A run of records
□ □ □ □

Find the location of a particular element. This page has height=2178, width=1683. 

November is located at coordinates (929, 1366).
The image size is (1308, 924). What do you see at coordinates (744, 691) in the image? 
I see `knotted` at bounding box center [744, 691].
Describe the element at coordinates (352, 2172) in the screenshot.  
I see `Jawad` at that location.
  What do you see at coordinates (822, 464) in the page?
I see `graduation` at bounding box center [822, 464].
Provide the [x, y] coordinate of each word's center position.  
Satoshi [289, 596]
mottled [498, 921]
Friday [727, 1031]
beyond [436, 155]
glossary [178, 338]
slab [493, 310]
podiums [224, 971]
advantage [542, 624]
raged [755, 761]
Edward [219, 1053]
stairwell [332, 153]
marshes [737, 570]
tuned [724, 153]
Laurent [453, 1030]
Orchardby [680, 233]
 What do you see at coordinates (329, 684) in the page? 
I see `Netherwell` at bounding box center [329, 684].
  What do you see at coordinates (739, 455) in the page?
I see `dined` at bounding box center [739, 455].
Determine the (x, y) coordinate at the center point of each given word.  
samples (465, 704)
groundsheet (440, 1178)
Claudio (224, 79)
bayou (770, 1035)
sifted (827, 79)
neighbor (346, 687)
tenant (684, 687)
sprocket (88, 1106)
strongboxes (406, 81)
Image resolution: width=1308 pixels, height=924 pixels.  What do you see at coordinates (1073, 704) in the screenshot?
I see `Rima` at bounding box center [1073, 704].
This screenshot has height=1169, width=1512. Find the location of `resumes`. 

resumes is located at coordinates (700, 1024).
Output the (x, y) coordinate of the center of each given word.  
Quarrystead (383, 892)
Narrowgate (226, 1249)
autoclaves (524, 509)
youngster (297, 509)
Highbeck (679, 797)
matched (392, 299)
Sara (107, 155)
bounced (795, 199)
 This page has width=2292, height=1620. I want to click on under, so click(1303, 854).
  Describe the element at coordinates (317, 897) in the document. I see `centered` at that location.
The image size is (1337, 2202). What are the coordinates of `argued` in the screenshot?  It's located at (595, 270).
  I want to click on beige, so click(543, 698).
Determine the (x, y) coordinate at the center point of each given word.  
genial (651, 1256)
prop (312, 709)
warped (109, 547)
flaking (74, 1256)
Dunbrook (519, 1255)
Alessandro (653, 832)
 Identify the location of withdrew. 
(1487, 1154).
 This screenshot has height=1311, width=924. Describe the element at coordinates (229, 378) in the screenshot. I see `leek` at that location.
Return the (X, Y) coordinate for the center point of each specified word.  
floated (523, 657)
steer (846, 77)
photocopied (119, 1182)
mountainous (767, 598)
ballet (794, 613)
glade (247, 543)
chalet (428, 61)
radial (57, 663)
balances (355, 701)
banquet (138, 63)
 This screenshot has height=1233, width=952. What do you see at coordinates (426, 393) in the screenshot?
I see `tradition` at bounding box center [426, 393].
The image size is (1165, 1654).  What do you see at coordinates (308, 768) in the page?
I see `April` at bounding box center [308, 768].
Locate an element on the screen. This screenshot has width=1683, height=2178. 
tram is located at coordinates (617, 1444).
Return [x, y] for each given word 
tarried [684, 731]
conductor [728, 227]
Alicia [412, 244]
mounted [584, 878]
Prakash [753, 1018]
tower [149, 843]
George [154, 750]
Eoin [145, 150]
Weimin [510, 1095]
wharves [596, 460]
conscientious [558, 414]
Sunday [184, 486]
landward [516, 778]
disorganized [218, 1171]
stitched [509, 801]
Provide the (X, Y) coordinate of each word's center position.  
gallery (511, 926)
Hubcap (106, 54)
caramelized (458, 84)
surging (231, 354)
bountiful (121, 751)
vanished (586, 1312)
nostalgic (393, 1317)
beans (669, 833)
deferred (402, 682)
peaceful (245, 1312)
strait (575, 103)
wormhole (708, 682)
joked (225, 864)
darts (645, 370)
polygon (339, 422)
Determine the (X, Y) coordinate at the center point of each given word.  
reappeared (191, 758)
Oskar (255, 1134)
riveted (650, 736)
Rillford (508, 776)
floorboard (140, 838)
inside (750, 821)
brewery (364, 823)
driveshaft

□ □ □ □

Given exercise
Write out every one of the records above word for word, leaving nothing out and changing nothing.

Task response
Find the location of a particular element. This page has height=2178, width=1683. 

November is located at coordinates (929, 1366).
The image size is (1308, 924). What do you see at coordinates (744, 691) in the image? 
I see `knotted` at bounding box center [744, 691].
Describe the element at coordinates (352, 2172) in the screenshot.  
I see `Jawad` at that location.
  What do you see at coordinates (822, 464) in the page?
I see `graduation` at bounding box center [822, 464].
Provide the [x, y] coordinate of each word's center position.  
Satoshi [289, 596]
mottled [498, 921]
Friday [727, 1031]
beyond [436, 155]
glossary [178, 338]
slab [493, 310]
podiums [224, 971]
advantage [542, 624]
raged [755, 761]
Edward [219, 1053]
stairwell [332, 153]
marshes [737, 570]
tuned [724, 153]
Laurent [453, 1030]
Orchardby [680, 233]
 What do you see at coordinates (329, 684) in the page? 
I see `Netherwell` at bounding box center [329, 684].
  What do you see at coordinates (739, 455) in the page?
I see `dined` at bounding box center [739, 455].
Determine the (x, y) coordinate at the center point of each given word.  
samples (465, 704)
groundsheet (440, 1178)
Claudio (224, 79)
bayou (770, 1035)
sifted (827, 79)
neighbor (346, 687)
tenant (684, 687)
sprocket (88, 1106)
strongboxes (406, 81)
Image resolution: width=1308 pixels, height=924 pixels.  What do you see at coordinates (1073, 704) in the screenshot?
I see `Rima` at bounding box center [1073, 704].
This screenshot has height=1169, width=1512. Find the location of `resumes`. 

resumes is located at coordinates (700, 1024).
Output the (x, y) coordinate of the center of each given word.  
Quarrystead (383, 892)
Narrowgate (226, 1249)
autoclaves (524, 509)
youngster (297, 509)
Highbeck (679, 797)
matched (392, 299)
Sara (107, 155)
bounced (795, 199)
 This page has width=2292, height=1620. I want to click on under, so click(1303, 854).
  Describe the element at coordinates (317, 897) in the document. I see `centered` at that location.
The image size is (1337, 2202). What are the coordinates of `argued` in the screenshot?  It's located at (595, 270).
  I want to click on beige, so click(543, 698).
Determine the (x, y) coordinate at the center point of each given word.  
genial (651, 1256)
prop (312, 709)
warped (109, 547)
flaking (74, 1256)
Dunbrook (519, 1255)
Alessandro (653, 832)
 Identify the location of withdrew. 
(1487, 1154).
 This screenshot has height=1311, width=924. Describe the element at coordinates (229, 378) in the screenshot. I see `leek` at that location.
Return the (X, Y) coordinate for the center point of each specified word.  
floated (523, 657)
steer (846, 77)
photocopied (119, 1182)
mountainous (767, 598)
ballet (794, 613)
glade (247, 543)
chalet (428, 61)
radial (57, 663)
balances (355, 701)
banquet (138, 63)
 This screenshot has height=1233, width=952. What do you see at coordinates (426, 393) in the screenshot?
I see `tradition` at bounding box center [426, 393].
The image size is (1165, 1654).  What do you see at coordinates (308, 768) in the page?
I see `April` at bounding box center [308, 768].
Locate an element on the screen. This screenshot has width=1683, height=2178. 
tram is located at coordinates (617, 1444).
Return [x, y] for each given word 
tarried [684, 731]
conductor [728, 227]
Alicia [412, 244]
mounted [584, 878]
Prakash [753, 1018]
tower [149, 843]
George [154, 750]
Eoin [145, 150]
Weimin [510, 1095]
wharves [596, 460]
conscientious [558, 414]
Sunday [184, 486]
landward [516, 778]
disorganized [218, 1171]
stitched [509, 801]
Provide the (X, Y) coordinate of each word's center position.  
gallery (511, 926)
Hubcap (106, 54)
caramelized (458, 84)
surging (231, 354)
bountiful (121, 751)
vanished (586, 1312)
nostalgic (393, 1317)
beans (669, 833)
deferred (402, 682)
peaceful (245, 1312)
strait (575, 103)
wormhole (708, 682)
joked (225, 864)
darts (645, 370)
polygon (339, 422)
Determine the (X, Y) coordinate at the center point of each given word.  
reappeared (191, 758)
Oskar (255, 1134)
riveted (650, 736)
Rillford (508, 776)
floorboard (140, 838)
inside (750, 821)
brewery (364, 823)
driveshaft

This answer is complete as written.